» **Requirement**
For these records, count the lines containing the word "brown" and respond with the number alone.

- - -

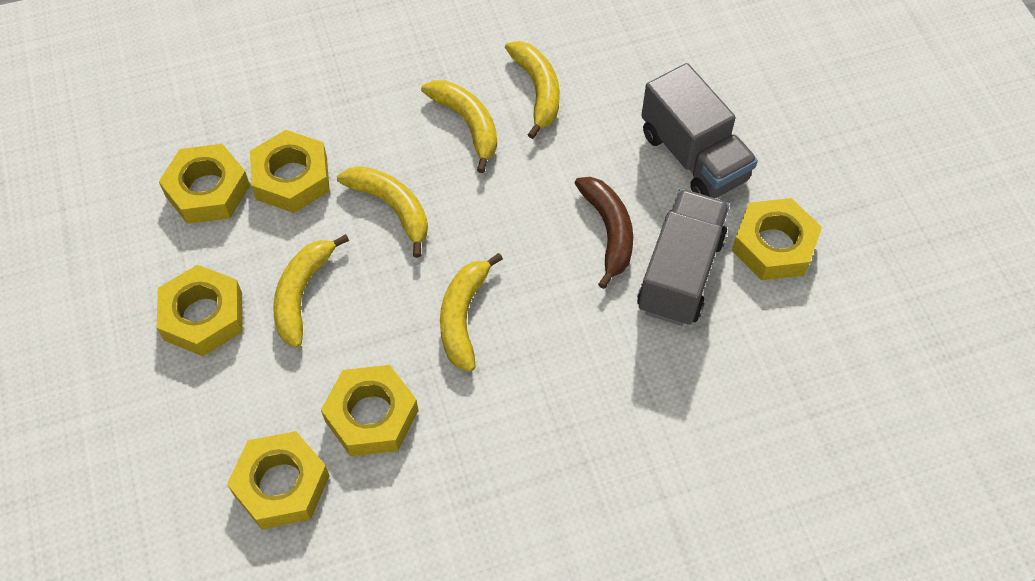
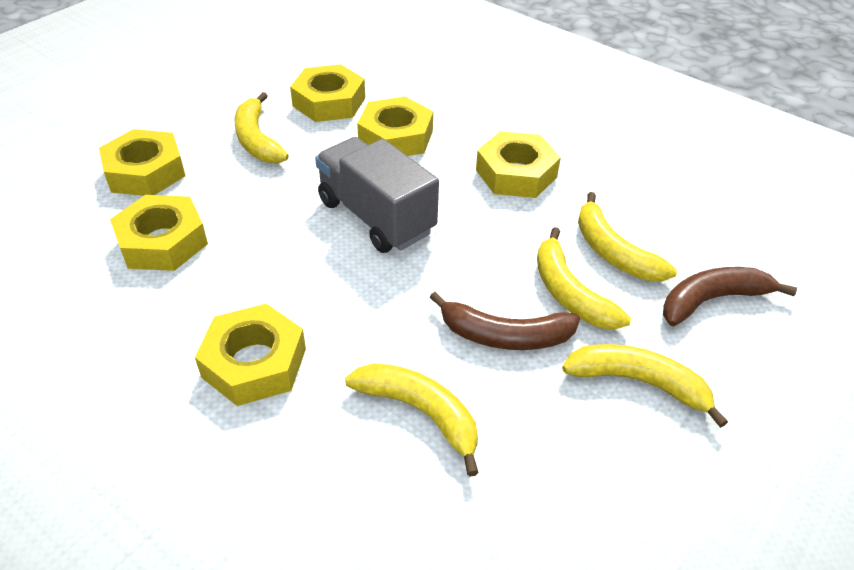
brown banana: 1 -> 2
grey truck: 2 -> 1

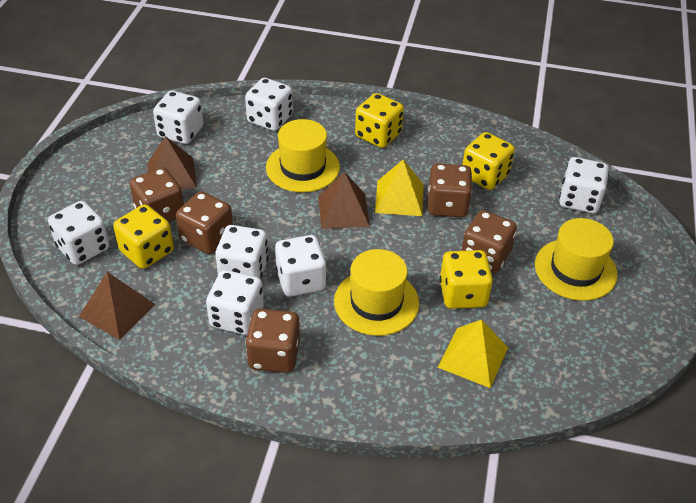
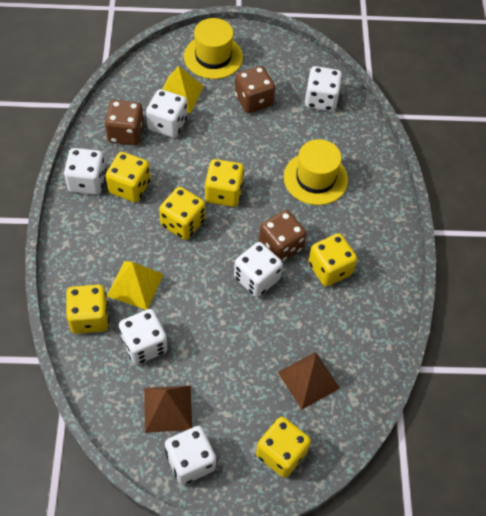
brown dice: 5 -> 3
brown pyramid: 3 -> 2
white dice: 7 -> 6
yellow dice: 4 -> 6
yellow hat: 3 -> 2

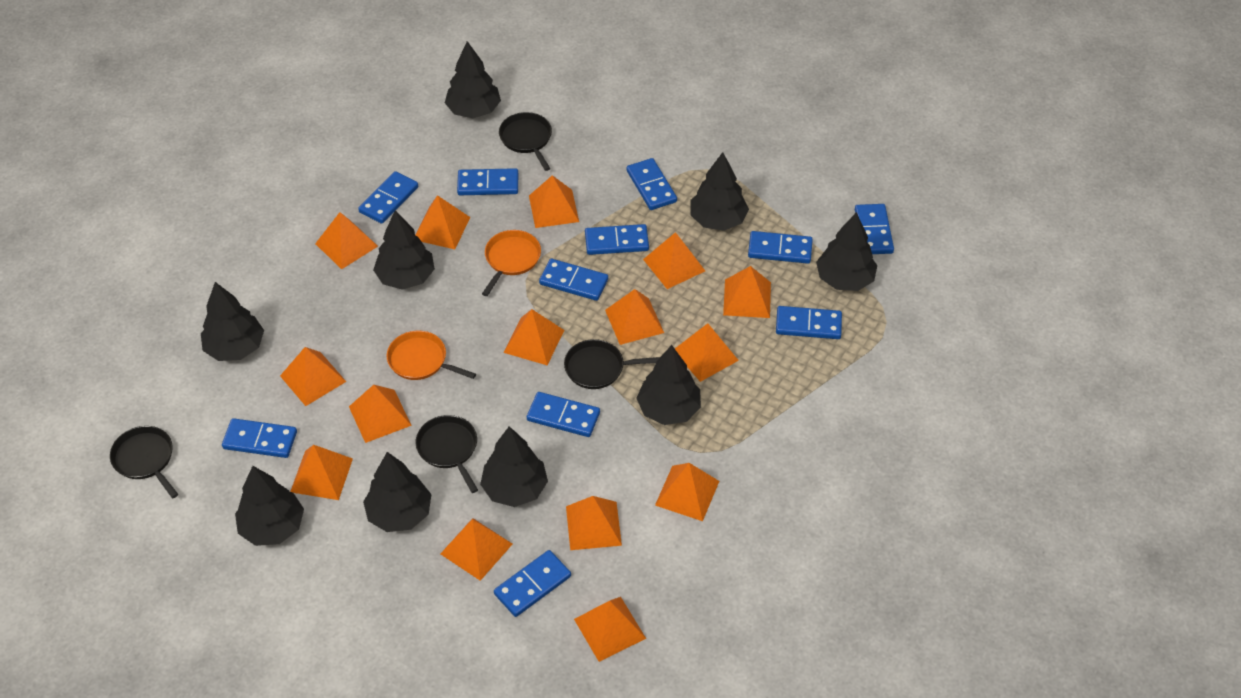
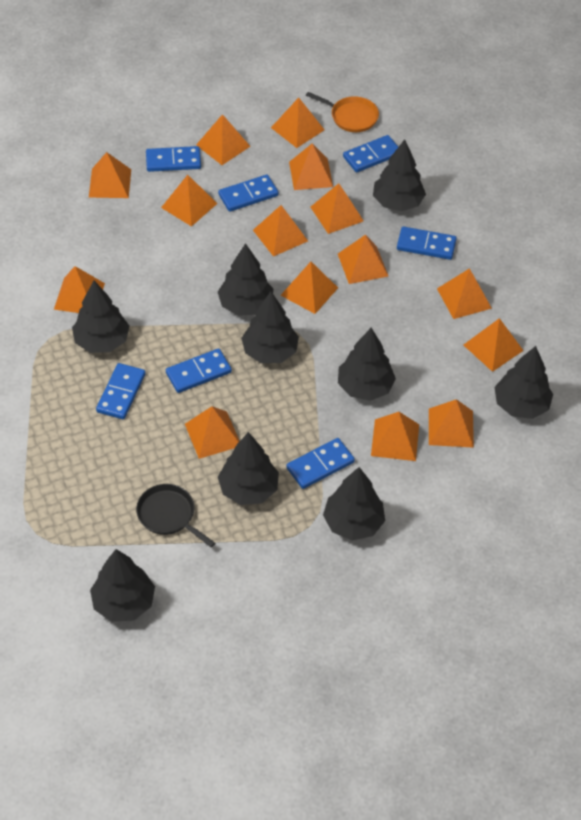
black pan: 4 -> 1
blue domino: 11 -> 7
orange pan: 2 -> 1

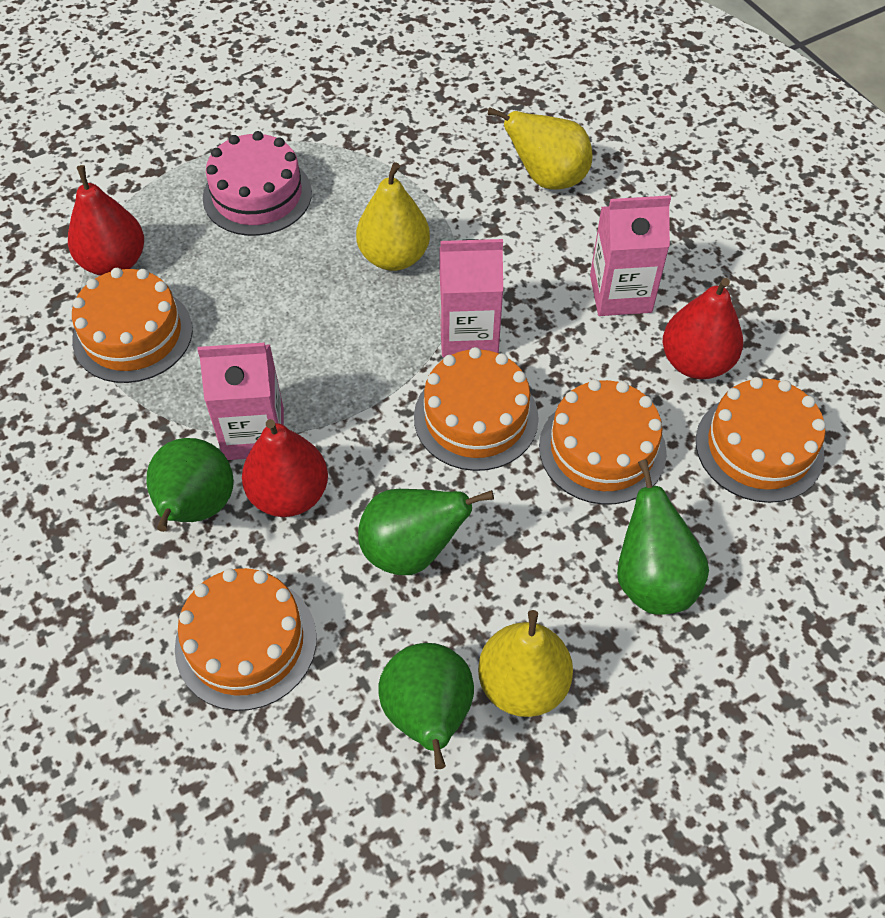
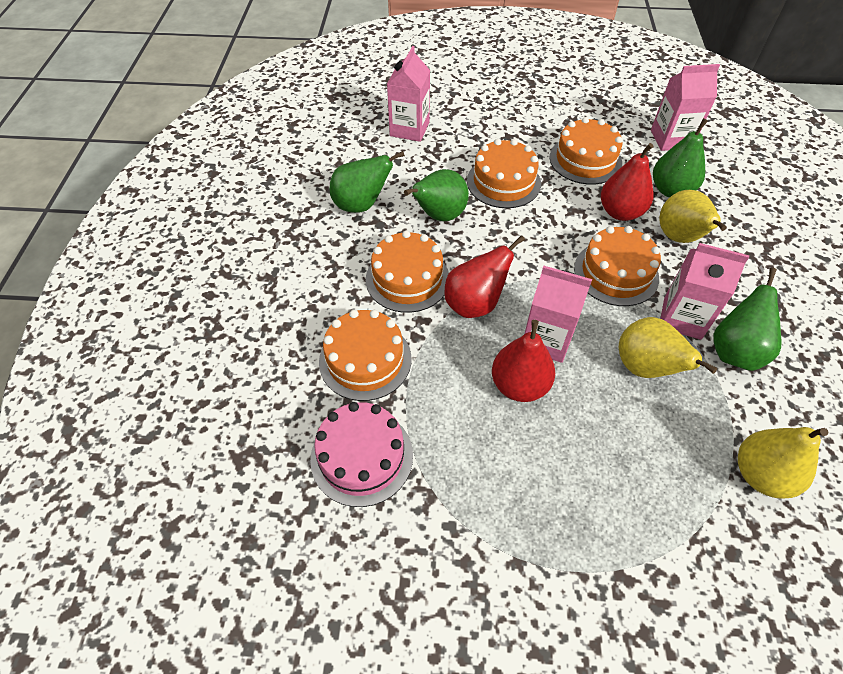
pink carton: 3 -> 4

- - -

» **Output of the task**
3